BEGIN RECORDED INFORMATION
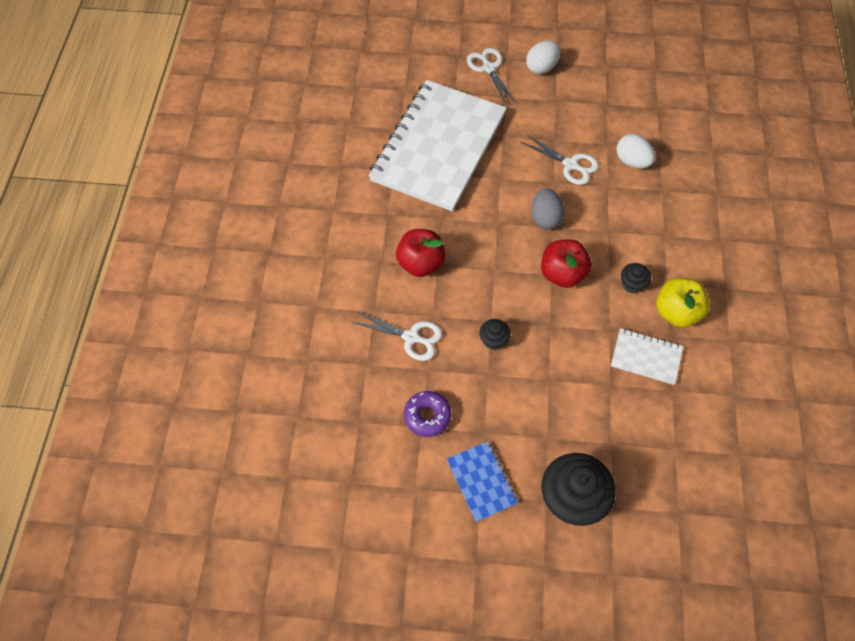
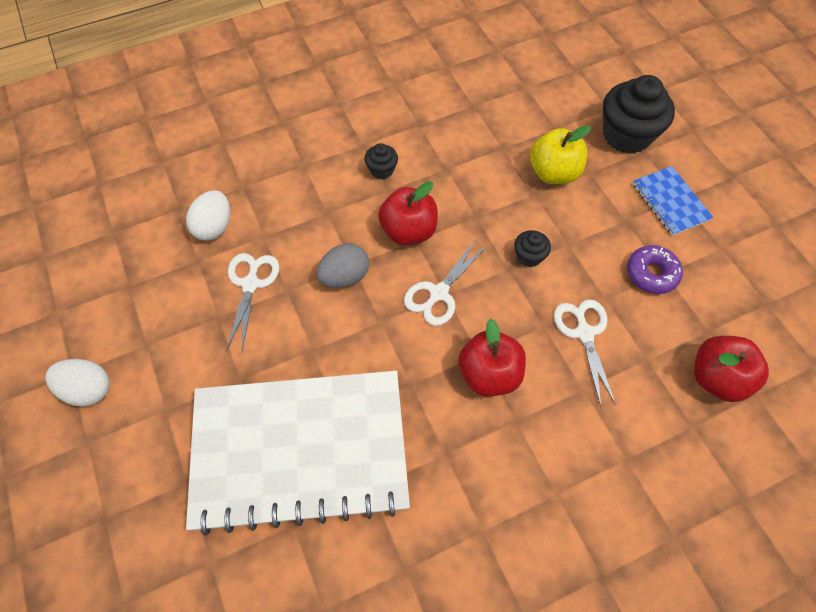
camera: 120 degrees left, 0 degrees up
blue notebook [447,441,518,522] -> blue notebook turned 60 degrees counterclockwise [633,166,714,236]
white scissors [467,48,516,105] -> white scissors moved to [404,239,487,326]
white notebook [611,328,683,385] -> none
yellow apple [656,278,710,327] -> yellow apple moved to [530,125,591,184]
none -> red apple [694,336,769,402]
END RECORDED INFORMATION
_TASK DESCRIPTION:_ Pull out every line holding "degrees" from the records above, and copy it.

_EXERCISE RESULT:_
camera: 120 degrees left, 0 degrees up
blue notebook [447,441,518,522] -> blue notebook turned 60 degrees counterclockwise [633,166,714,236]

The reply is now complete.